Task to complete: Each line of the records needs to come back exactly as written.

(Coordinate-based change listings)
┄┄┄┄┄┄┄┄┄┄

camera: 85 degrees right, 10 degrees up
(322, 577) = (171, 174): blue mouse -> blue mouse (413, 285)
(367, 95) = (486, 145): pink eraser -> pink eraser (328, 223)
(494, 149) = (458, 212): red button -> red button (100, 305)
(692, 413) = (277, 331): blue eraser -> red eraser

┄┄┄┄┄┄┄┄┄┄

Output for this exercise:
camera: 85 degrees right, 10 degrees up
(322, 577) = (171, 174): blue mouse -> blue mouse (413, 285)
(367, 95) = (486, 145): pink eraser -> pink eraser (328, 223)
(494, 149) = (458, 212): red button -> red button (100, 305)
(692, 413) = (277, 331): blue eraser -> red eraser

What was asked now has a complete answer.